= Exercise data =
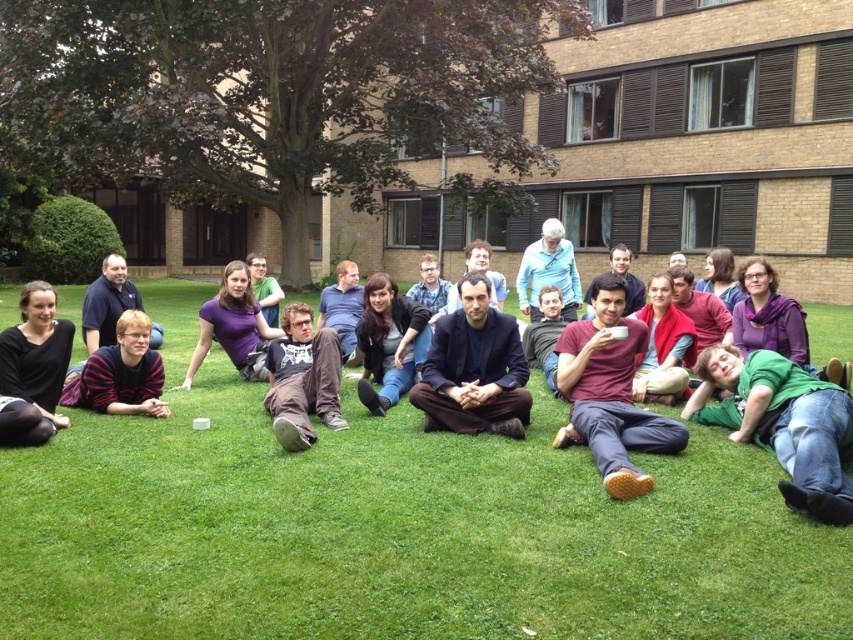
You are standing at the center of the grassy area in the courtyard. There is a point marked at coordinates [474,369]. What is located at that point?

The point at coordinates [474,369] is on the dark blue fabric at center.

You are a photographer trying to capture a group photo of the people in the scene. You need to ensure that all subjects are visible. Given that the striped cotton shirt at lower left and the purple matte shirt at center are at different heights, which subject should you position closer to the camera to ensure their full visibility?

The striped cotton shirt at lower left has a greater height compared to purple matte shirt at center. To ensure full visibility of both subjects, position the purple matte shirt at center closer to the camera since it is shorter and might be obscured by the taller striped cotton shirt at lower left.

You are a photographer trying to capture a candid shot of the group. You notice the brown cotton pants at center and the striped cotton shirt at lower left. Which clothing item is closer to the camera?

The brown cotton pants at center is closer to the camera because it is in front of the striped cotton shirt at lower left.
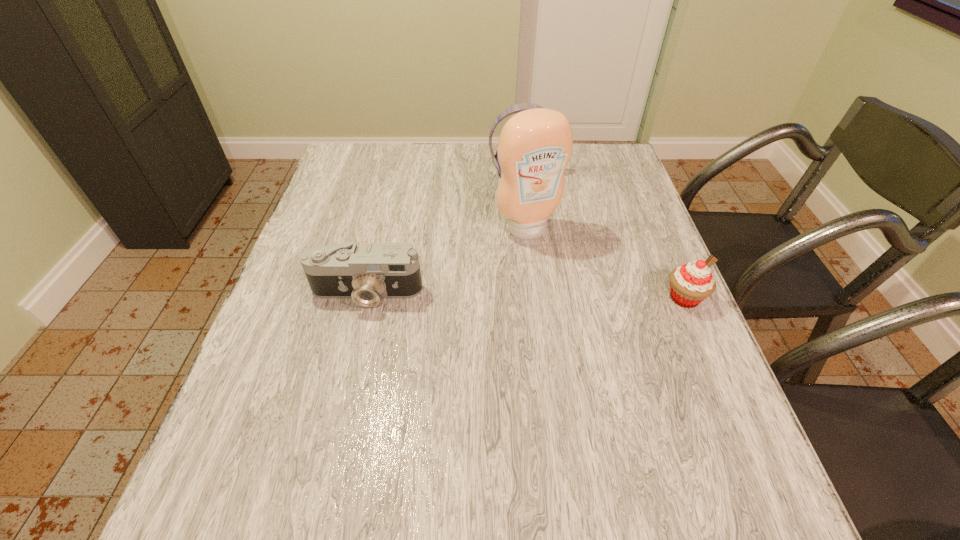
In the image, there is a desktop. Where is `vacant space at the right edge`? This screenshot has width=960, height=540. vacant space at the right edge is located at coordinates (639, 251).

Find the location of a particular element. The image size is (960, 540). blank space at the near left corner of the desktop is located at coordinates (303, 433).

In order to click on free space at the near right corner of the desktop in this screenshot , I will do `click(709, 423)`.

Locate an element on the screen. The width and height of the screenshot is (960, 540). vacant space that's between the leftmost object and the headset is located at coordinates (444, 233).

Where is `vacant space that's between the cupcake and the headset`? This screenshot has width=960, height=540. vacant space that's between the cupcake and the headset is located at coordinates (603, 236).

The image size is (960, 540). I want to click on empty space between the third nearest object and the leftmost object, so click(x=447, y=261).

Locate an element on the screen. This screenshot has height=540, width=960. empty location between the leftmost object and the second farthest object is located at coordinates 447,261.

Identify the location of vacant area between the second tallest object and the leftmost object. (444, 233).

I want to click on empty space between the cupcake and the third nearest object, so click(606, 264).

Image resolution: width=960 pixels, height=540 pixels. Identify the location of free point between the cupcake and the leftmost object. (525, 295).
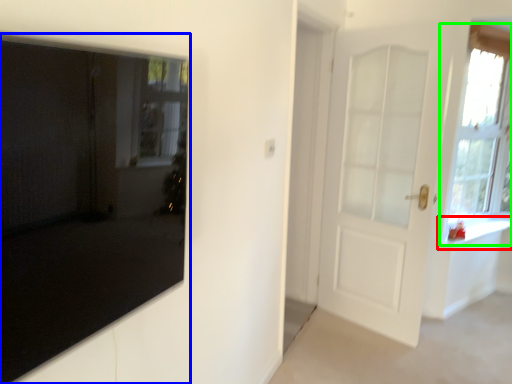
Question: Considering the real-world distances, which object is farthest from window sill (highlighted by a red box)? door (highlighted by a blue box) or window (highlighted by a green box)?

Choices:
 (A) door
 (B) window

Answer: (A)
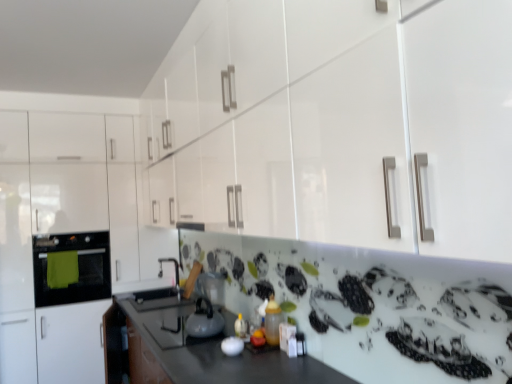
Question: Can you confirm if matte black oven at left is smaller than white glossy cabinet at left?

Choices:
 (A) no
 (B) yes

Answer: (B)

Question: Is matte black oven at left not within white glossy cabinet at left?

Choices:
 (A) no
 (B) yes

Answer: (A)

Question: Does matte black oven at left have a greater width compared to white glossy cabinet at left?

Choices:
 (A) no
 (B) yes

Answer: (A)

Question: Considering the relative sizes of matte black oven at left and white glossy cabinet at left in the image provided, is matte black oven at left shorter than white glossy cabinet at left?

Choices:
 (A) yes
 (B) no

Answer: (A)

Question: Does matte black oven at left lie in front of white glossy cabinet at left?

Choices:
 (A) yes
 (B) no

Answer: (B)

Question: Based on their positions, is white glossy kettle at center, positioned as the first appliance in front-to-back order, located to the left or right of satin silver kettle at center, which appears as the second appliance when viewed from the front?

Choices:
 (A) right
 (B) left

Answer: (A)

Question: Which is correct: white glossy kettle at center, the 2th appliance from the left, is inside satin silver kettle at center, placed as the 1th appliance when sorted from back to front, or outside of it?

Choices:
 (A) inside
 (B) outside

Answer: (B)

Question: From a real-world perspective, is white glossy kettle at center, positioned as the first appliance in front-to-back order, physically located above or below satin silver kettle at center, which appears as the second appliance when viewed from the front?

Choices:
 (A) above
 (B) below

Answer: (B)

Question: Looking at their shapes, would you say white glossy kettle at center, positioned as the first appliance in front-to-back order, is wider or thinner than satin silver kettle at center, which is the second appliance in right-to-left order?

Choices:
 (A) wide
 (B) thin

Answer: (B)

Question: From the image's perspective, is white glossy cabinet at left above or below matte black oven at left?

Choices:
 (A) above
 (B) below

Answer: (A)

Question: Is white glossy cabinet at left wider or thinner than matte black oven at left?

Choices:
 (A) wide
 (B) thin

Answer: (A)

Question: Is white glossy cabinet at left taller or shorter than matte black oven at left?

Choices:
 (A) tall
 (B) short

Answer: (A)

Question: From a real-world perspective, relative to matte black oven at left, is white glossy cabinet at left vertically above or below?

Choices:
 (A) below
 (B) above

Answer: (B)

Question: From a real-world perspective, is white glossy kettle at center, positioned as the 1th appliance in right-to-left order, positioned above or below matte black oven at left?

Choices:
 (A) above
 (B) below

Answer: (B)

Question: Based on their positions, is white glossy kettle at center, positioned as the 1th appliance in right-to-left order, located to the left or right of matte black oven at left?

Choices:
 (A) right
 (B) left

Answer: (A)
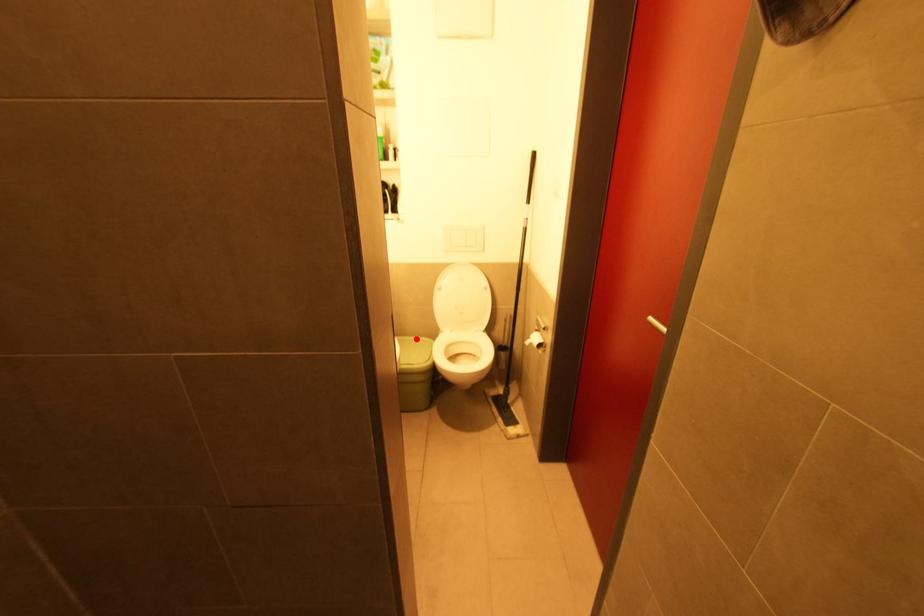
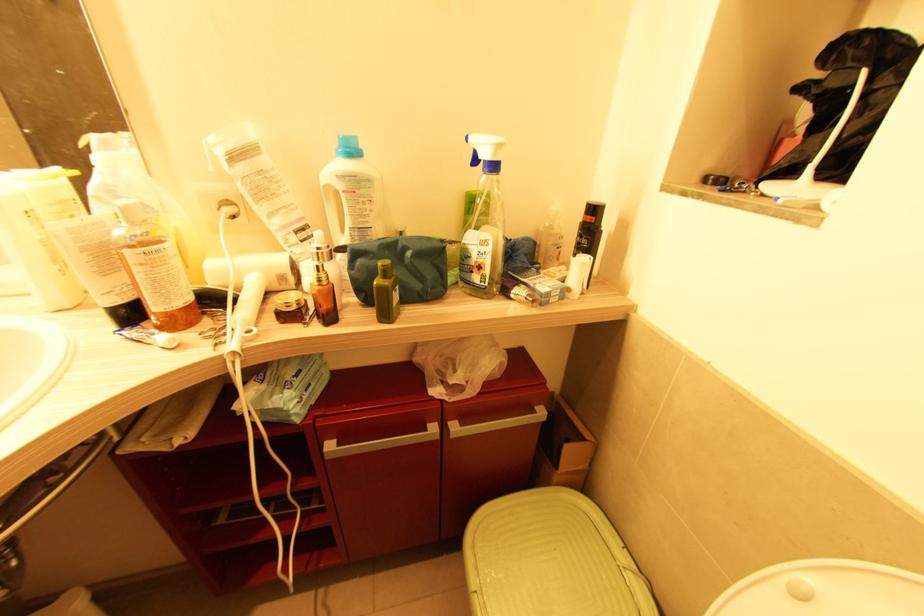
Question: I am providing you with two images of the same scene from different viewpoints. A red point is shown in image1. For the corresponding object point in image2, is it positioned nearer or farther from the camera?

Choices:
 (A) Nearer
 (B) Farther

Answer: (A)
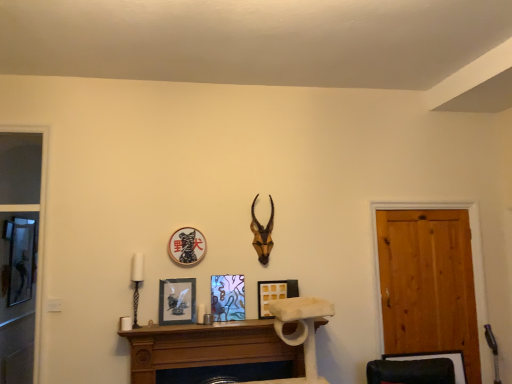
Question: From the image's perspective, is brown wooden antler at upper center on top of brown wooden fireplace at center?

= Exercise description =
Render all of the rows above as a single numbered list, one line per entry, omitting blank lines and the picture markers.

= Result of the exercise =
1. You are standing at the center of the grassy area in the courtyard. There is a point marked at coordinates [474,369]. What is located at that point?
2. The point at coordinates [474,369] is on the dark blue fabric at center.
3. You are a photographer trying to capture a group photo of the people in the scene. You need to ensure that all subjects are visible. Given that the striped cotton shirt at lower left and the purple matte shirt at center are at different heights, which subject should you position closer to the camera to ensure their full visibility?
4. The striped cotton shirt at lower left has a greater height compared to purple matte shirt at center. To ensure full visibility of both subjects, position the purple matte shirt at center closer to the camera since it is shorter and might be obscured by the taller striped cotton shirt at lower left.
5. You are a photographer trying to capture a candid shot of the group. You notice the brown cotton pants at center and the striped cotton shirt at lower left. Which clothing item is closer to the camera?
6. The brown cotton pants at center is closer to the camera because it is in front of the striped cotton shirt at lower left.
7. In the image, there is a desktop. Where is `vacant space at the right edge`? This screenshot has width=960, height=540. vacant space at the right edge is located at coordinates (639, 251).
8. Find the location of a particular element. The image size is (960, 540). blank space at the near left corner of the desktop is located at coordinates (303, 433).
9. In order to click on free space at the near right corner of the desktop in this screenshot , I will do `click(709, 423)`.
10. Locate an element on the screen. The width and height of the screenshot is (960, 540). vacant space that's between the leftmost object and the headset is located at coordinates (444, 233).
11. Where is `vacant space that's between the cupcake and the headset`? This screenshot has width=960, height=540. vacant space that's between the cupcake and the headset is located at coordinates (603, 236).
12. The image size is (960, 540). I want to click on empty space between the third nearest object and the leftmost object, so click(x=447, y=261).
13. Locate an element on the screen. This screenshot has height=540, width=960. empty location between the leftmost object and the second farthest object is located at coordinates 447,261.
14. Identify the location of vacant area between the second tallest object and the leftmost object. (444, 233).
15. I want to click on empty space between the cupcake and the third nearest object, so click(606, 264).
16. Image resolution: width=960 pixels, height=540 pixels. Identify the location of free point between the cupcake and the leftmost object. (525, 295).
17. Question: Considering the real-world distances, which object is farthest from window sill (highlighted by a red box)? door (highlighted by a blue box) or window (highlighted by a green box)?
18. Choices:
19.  (A) door
20.  (B) window
21. Answer: (A)
22. Question: Can you confirm if matte black oven at left is smaller than white glossy cabinet at left?
23. Choices:
24.  (A) no
25.  (B) yes
26. Answer: (B)
27. Question: Is matte black oven at left not within white glossy cabinet at left?
28. Choices:
29.  (A) no
30.  (B) yes
31. Answer: (A)
32. Question: Does matte black oven at left have a greater width compared to white glossy cabinet at left?
33. Choices:
34.  (A) no
35.  (B) yes
36. Answer: (A)
37. Question: Considering the relative sizes of matte black oven at left and white glossy cabinet at left in the image provided, is matte black oven at left shorter than white glossy cabinet at left?
38. Choices:
39.  (A) yes
40.  (B) no
41. Answer: (A)
42. Question: Does matte black oven at left lie in front of white glossy cabinet at left?
43. Choices:
44.  (A) yes
45.  (B) no
46. Answer: (B)
47. Question: Based on their positions, is white glossy kettle at center, positioned as the first appliance in front-to-back order, located to the left or right of satin silver kettle at center, which appears as the second appliance when viewed from the front?
48. Choices:
49.  (A) right
50.  (B) left
51. Answer: (A)
52. Question: Which is correct: white glossy kettle at center, the 2th appliance from the left, is inside satin silver kettle at center, placed as the 1th appliance when sorted from back to front, or outside of it?
53. Choices:
54.  (A) inside
55.  (B) outside
56. Answer: (B)
57. Question: From a real-world perspective, is white glossy kettle at center, positioned as the first appliance in front-to-back order, physically located above or below satin silver kettle at center, which appears as the second appliance when viewed from the front?
58. Choices:
59.  (A) above
60.  (B) below
61. Answer: (B)
62. Question: Looking at their shapes, would you say white glossy kettle at center, positioned as the first appliance in front-to-back order, is wider or thinner than satin silver kettle at center, which is the second appliance in right-to-left order?
63. Choices:
64.  (A) wide
65.  (B) thin
66. Answer: (B)
67. Question: From the image's perspective, is white glossy cabinet at left above or below matte black oven at left?
68. Choices:
69.  (A) above
70.  (B) below
71. Answer: (A)
72. Question: Is white glossy cabinet at left wider or thinner than matte black oven at left?
73. Choices:
74.  (A) wide
75.  (B) thin
76. Answer: (A)
77. Question: Is white glossy cabinet at left taller or shorter than matte black oven at left?
78. Choices:
79.  (A) tall
80.  (B) short
81. Answer: (A)
82. Question: From a real-world perspective, relative to matte black oven at left, is white glossy cabinet at left vertically above or below?
83. Choices:
84.  (A) below
85.  (B) above
86. Answer: (B)
87. Question: From a real-world perspective, is white glossy kettle at center, positioned as the 1th appliance in right-to-left order, positioned above or below matte black oven at left?
88. Choices:
89.  (A) above
90.  (B) below
91. Answer: (B)
92. Question: Based on their positions, is white glossy kettle at center, positioned as the 1th appliance in right-to-left order, located to the left or right of matte black oven at left?
93. Choices:
94.  (A) right
95.  (B) left
96. Answer: (A)
97. Question: I am providing you with two images of the same scene from different viewpoints. A red point is shown in image1. For the corresponding object point in image2, is it positioned nearer or farther from the camera?
98. Choices:
99.  (A) Nearer
100.  (B) Farther
101. Answer: (A)
102. Question: From the image's perspective, is brown wooden antler at upper center on top of brown wooden fireplace at center?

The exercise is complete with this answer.